----- STORED DATA -----

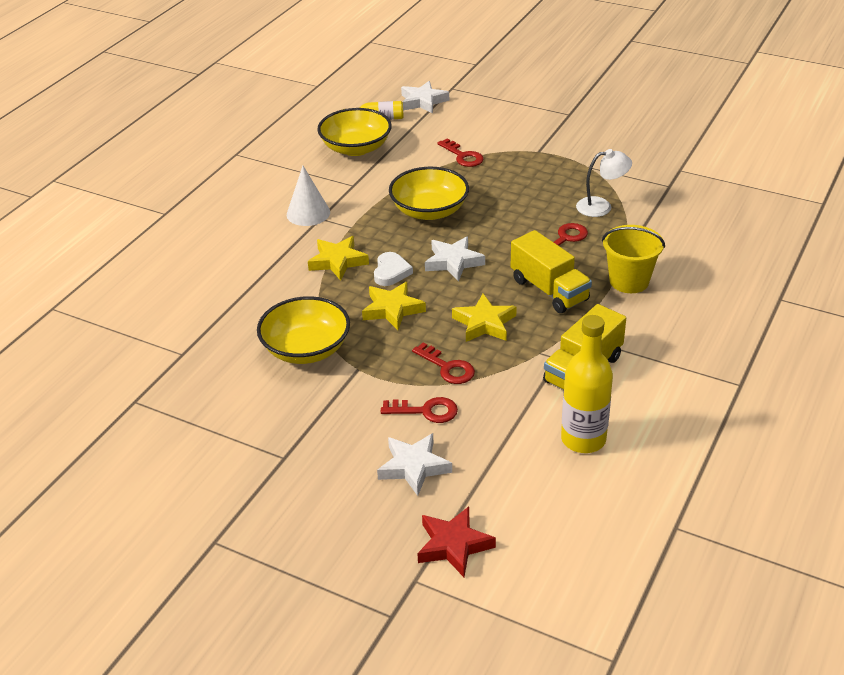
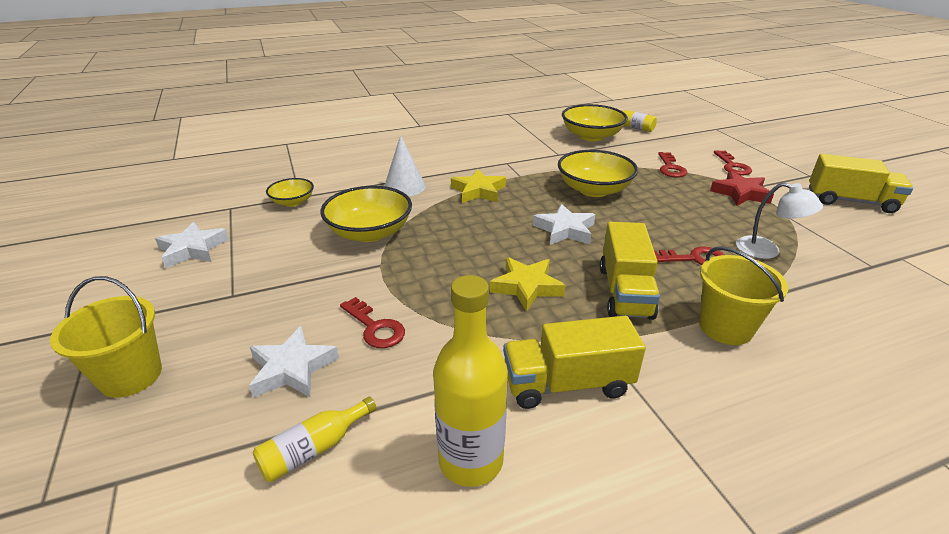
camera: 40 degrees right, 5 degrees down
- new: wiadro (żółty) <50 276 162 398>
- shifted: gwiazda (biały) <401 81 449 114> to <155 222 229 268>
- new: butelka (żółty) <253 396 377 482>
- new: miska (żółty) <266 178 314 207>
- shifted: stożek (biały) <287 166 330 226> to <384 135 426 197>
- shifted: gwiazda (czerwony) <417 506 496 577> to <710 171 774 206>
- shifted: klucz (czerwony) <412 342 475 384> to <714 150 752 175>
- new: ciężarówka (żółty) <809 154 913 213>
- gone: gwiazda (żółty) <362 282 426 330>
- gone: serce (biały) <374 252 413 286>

-----

THE PROBLEM »
Only one stretch of the records above is wanted: the lines between the one holding "- shifted: gwiazda (biały)" and the one holding "- shifted: gwiazda (czerwony)", inclusive, reproduced exactly.

RESPONSE »
- shifted: gwiazda (biały) <401 81 449 114> to <155 222 229 268>
- new: butelka (żółty) <253 396 377 482>
- new: miska (żółty) <266 178 314 207>
- shifted: stożek (biały) <287 166 330 226> to <384 135 426 197>
- shifted: gwiazda (czerwony) <417 506 496 577> to <710 171 774 206>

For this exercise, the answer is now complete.